==== DATA

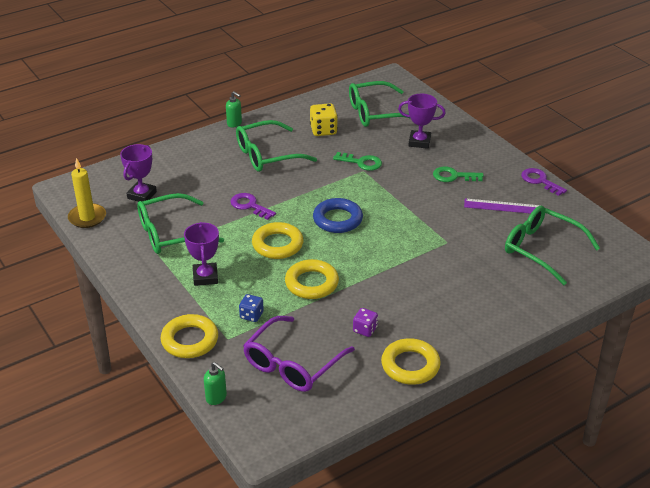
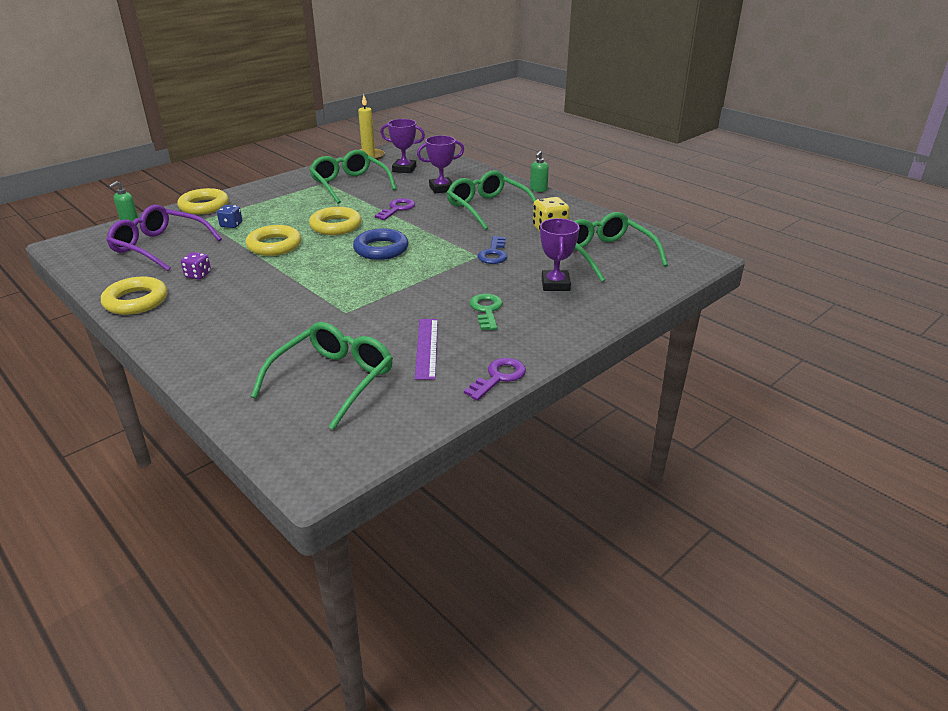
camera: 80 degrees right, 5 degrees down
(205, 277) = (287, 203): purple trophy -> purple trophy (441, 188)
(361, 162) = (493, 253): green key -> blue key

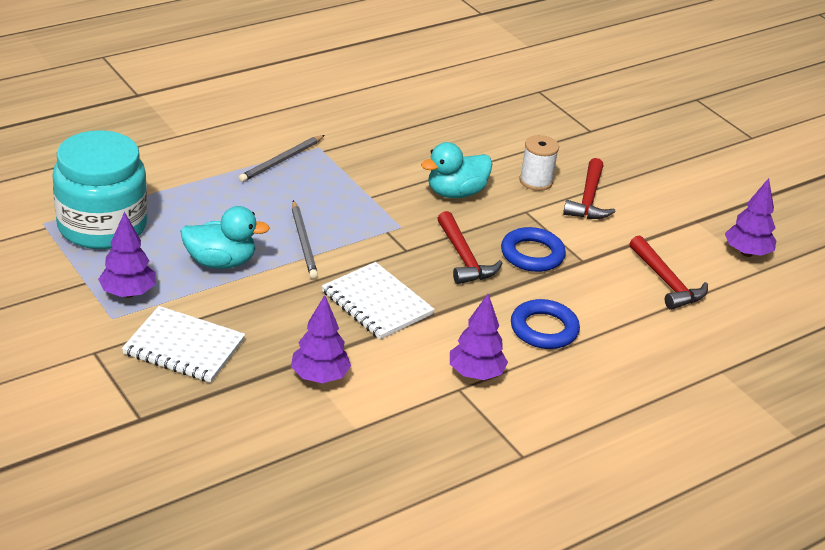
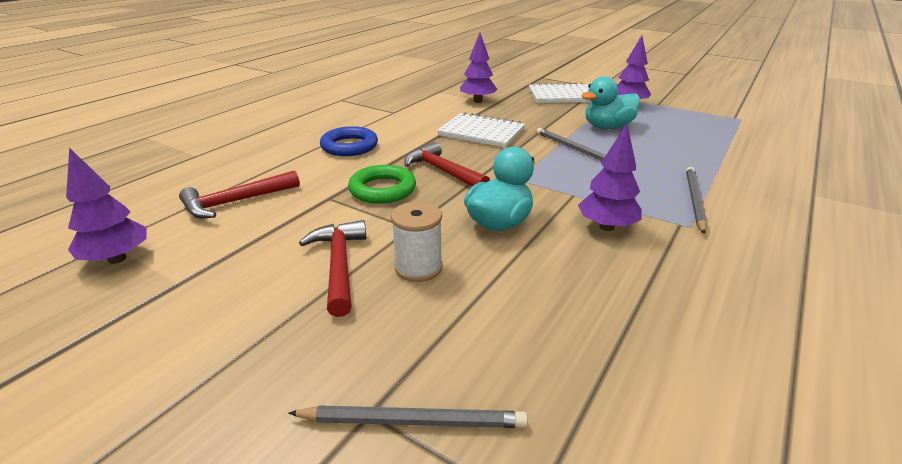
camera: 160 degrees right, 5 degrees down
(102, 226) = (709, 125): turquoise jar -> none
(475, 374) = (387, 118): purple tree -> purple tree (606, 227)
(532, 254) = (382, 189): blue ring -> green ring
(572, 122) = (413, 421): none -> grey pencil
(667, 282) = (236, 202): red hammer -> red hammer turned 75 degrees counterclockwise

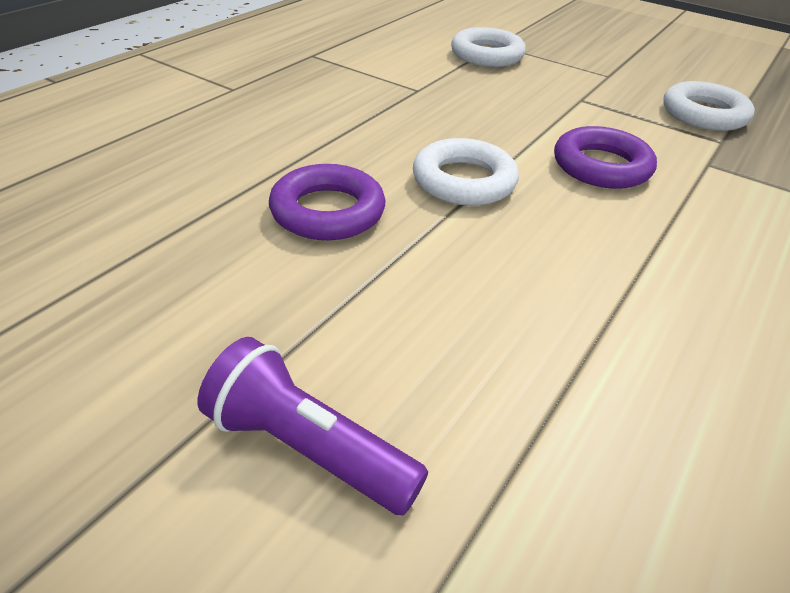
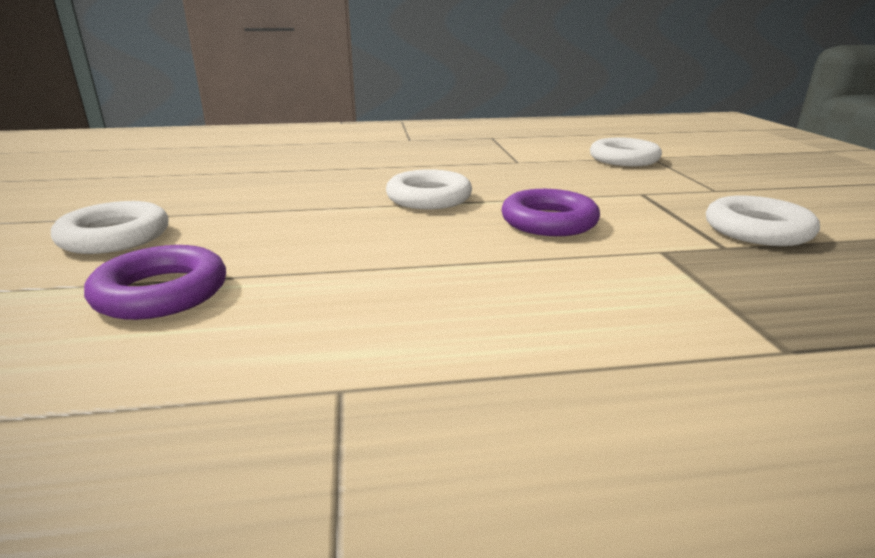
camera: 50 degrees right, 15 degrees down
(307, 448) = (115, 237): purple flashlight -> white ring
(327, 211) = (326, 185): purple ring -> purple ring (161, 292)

========
==== DATA

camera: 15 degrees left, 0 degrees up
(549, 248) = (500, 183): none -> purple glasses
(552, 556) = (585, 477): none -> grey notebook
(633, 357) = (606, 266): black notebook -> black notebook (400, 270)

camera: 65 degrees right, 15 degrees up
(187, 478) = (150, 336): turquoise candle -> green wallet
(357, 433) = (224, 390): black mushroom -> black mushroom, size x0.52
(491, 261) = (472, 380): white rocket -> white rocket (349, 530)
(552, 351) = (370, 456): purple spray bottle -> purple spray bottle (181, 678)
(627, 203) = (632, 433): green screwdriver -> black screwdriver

========

» ACTIVITY
Return each line of the data where the word "camera" appears.

» WRITTEN ANSWER
camera: 80 degrees right, 5 degrees down
camera: 160 degrees right, 5 degrees down
camera: 50 degrees right, 15 degrees down
camera: 15 degrees left, 0 degrees up
camera: 65 degrees right, 15 degrees up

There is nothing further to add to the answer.